* _SUPPLIED INFORMATION_
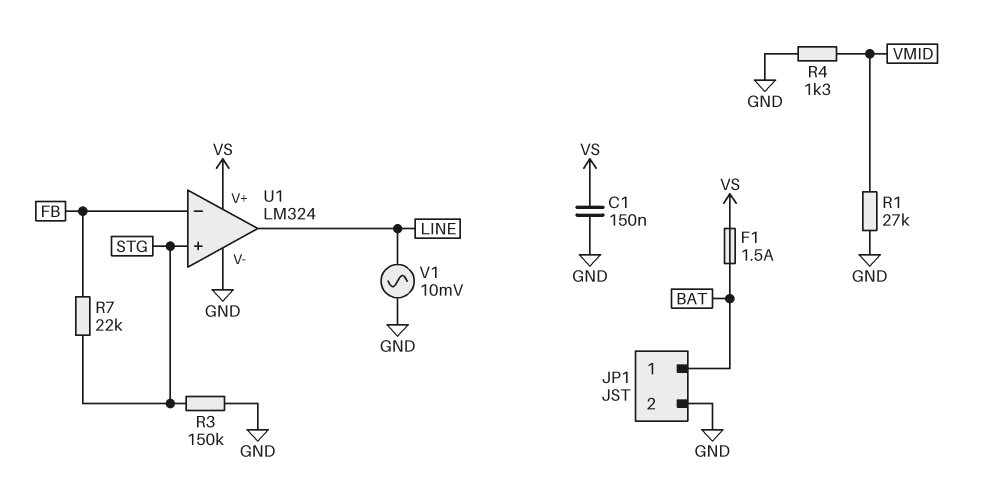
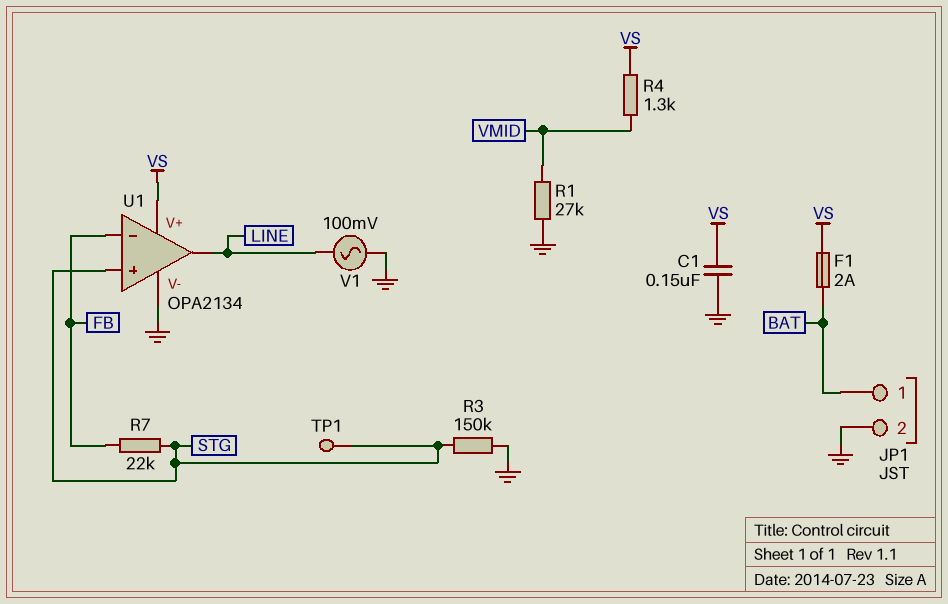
F1: 1.5A (BAT, VS) -> 2A (BAT, VS)
R4: 1.3k (GND, VMID) -> 1.3k (VMID, VS)
TP1: none -> test point (STG)
U1: LM324 -> OPA2134
V1: AC 10mV (GND, LINE) -> AC 100mV (GND, LINE)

* _TASK OBJECTIVE_
Please reproduce every record exactly as written, excluding the pictures.

* _OUTPUT FOR THIS EXERCISE_
F1: 1.5A (BAT, VS) -> 2A (BAT, VS)
R4: 1.3k (GND, VMID) -> 1.3k (VMID, VS)
TP1: none -> test point (STG)
U1: LM324 -> OPA2134
V1: AC 10mV (GND, LINE) -> AC 100mV (GND, LINE)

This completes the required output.